Problem to work on:
Retype the listing found below exactly, but leave out each picture.

___ Input records

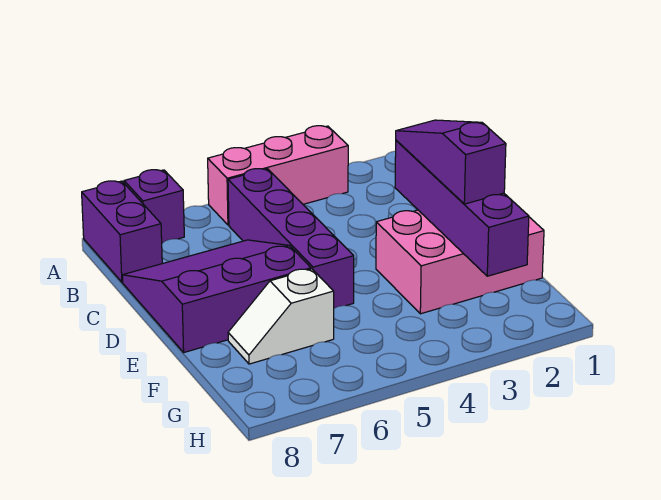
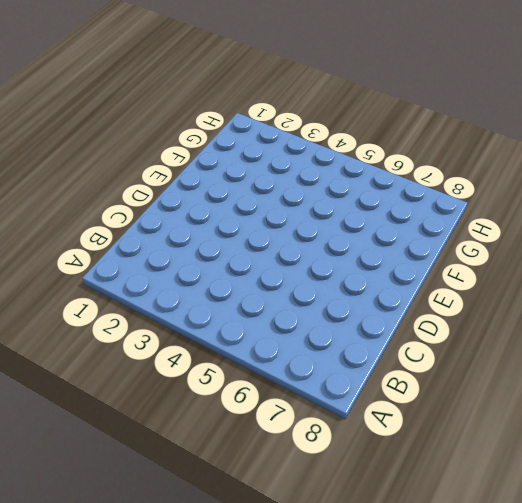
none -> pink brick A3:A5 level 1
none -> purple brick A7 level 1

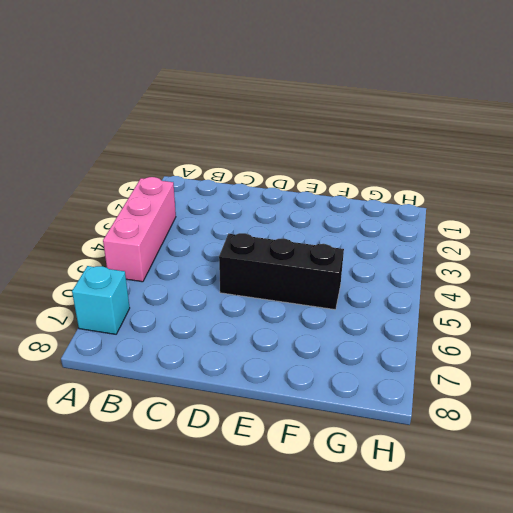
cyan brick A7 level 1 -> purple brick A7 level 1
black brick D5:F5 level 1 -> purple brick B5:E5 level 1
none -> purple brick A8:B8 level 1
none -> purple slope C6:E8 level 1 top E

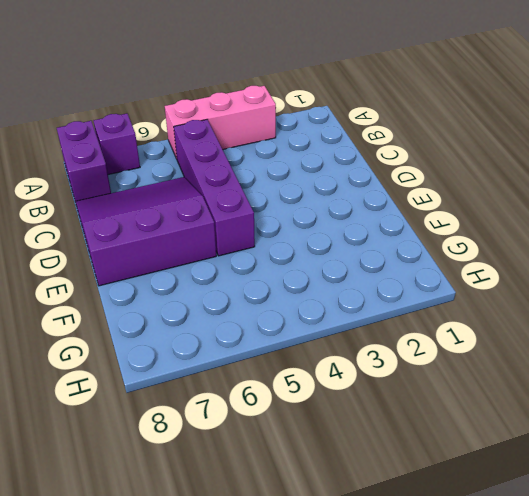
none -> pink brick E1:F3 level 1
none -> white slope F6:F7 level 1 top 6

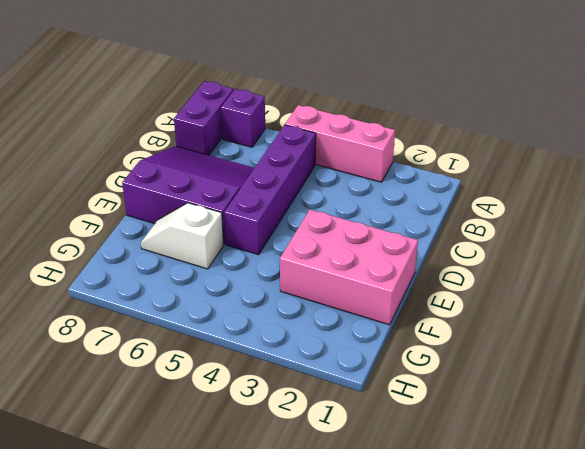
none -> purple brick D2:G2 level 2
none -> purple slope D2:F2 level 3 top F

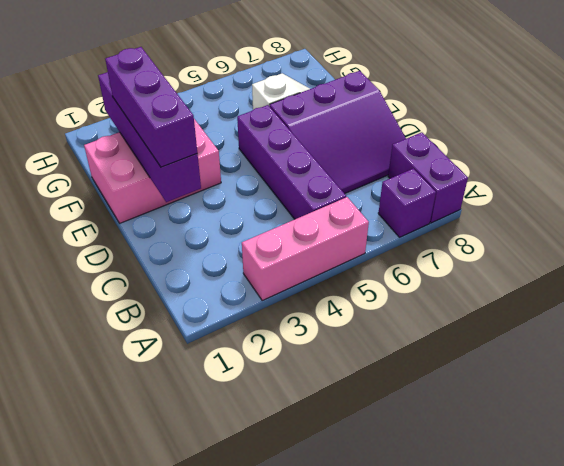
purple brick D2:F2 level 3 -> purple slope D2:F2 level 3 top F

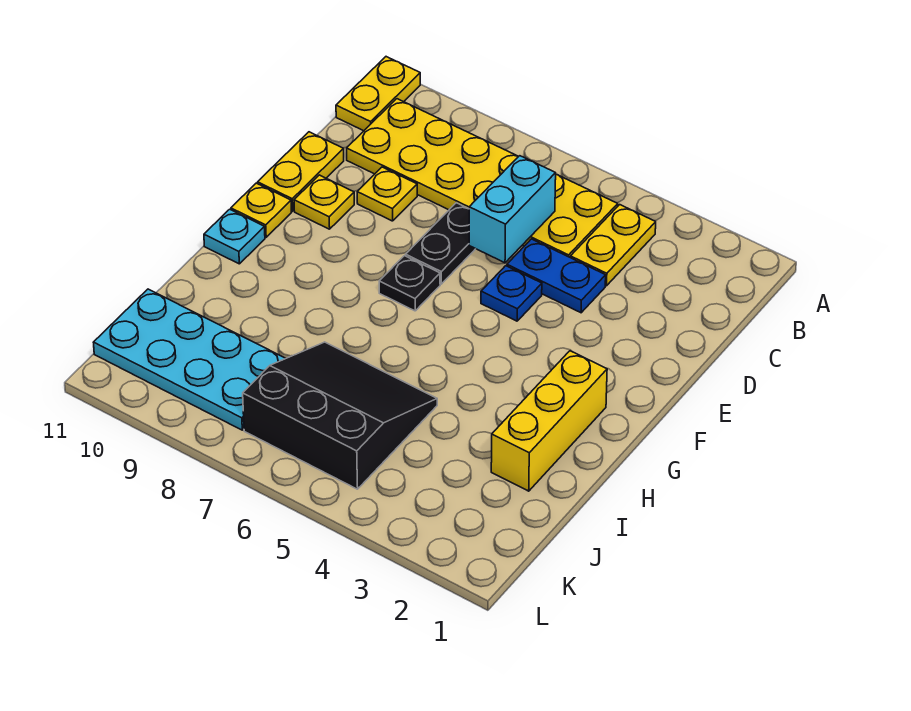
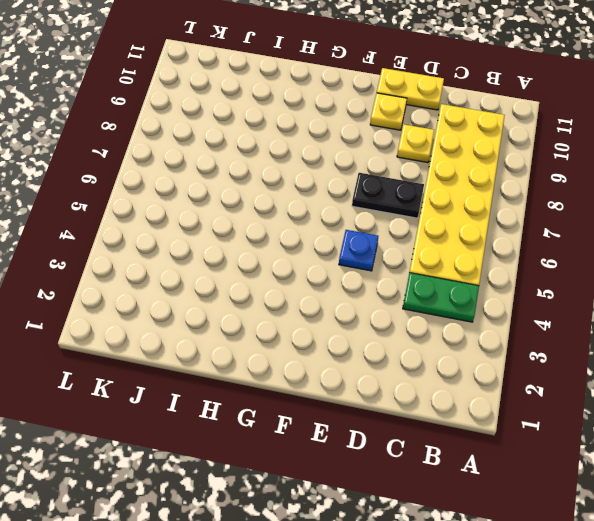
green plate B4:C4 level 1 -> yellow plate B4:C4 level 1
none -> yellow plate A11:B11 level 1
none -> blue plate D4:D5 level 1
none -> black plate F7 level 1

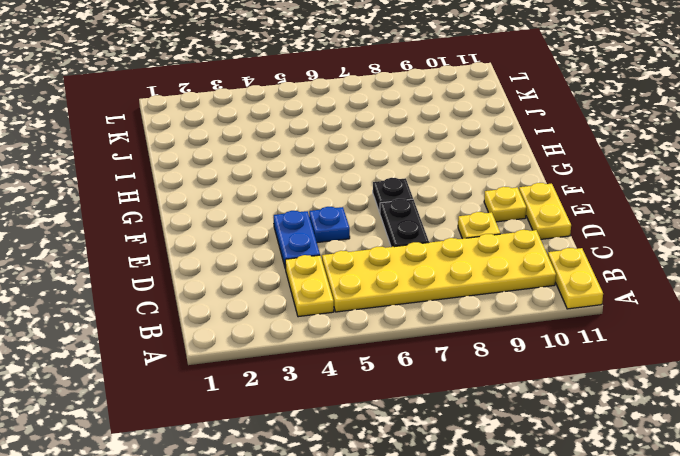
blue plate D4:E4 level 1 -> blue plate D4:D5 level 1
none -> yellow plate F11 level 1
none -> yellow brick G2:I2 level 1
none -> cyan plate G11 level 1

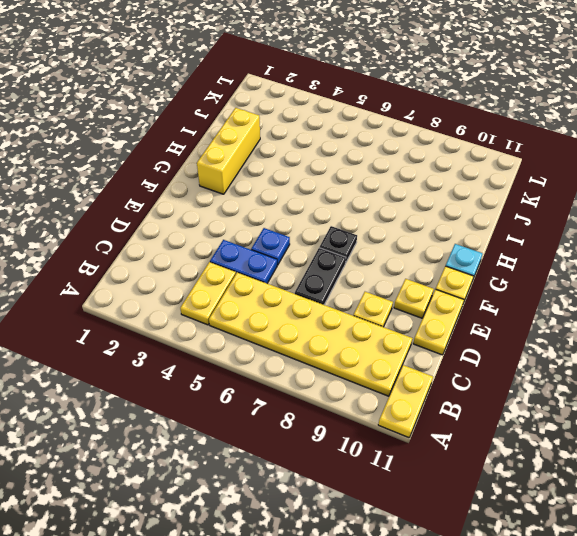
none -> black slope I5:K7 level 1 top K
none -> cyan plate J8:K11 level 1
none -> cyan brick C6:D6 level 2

______

Output for this exercise:
none -> pink brick A3:A5 level 1
none -> purple brick A7 level 1

cyan brick A7 level 1 -> purple brick A7 level 1
black brick D5:F5 level 1 -> purple brick B5:E5 level 1
none -> purple brick A8:B8 level 1
none -> purple slope C6:E8 level 1 top E

none -> pink brick E1:F3 level 1
none -> white slope F6:F7 level 1 top 6

none -> purple brick D2:G2 level 2
none -> purple slope D2:F2 level 3 top F

purple brick D2:F2 level 3 -> purple slope D2:F2 level 3 top F

green plate B4:C4 level 1 -> yellow plate B4:C4 level 1
none -> yellow plate A11:B11 level 1
none -> blue plate D4:D5 level 1
none -> black plate F7 level 1

blue plate D4:E4 level 1 -> blue plate D4:D5 level 1
none -> yellow plate F11 level 1
none -> yellow brick G2:I2 level 1
none -> cyan plate G11 level 1

none -> black slope I5:K7 level 1 top K
none -> cyan plate J8:K11 level 1
none -> cyan brick C6:D6 level 2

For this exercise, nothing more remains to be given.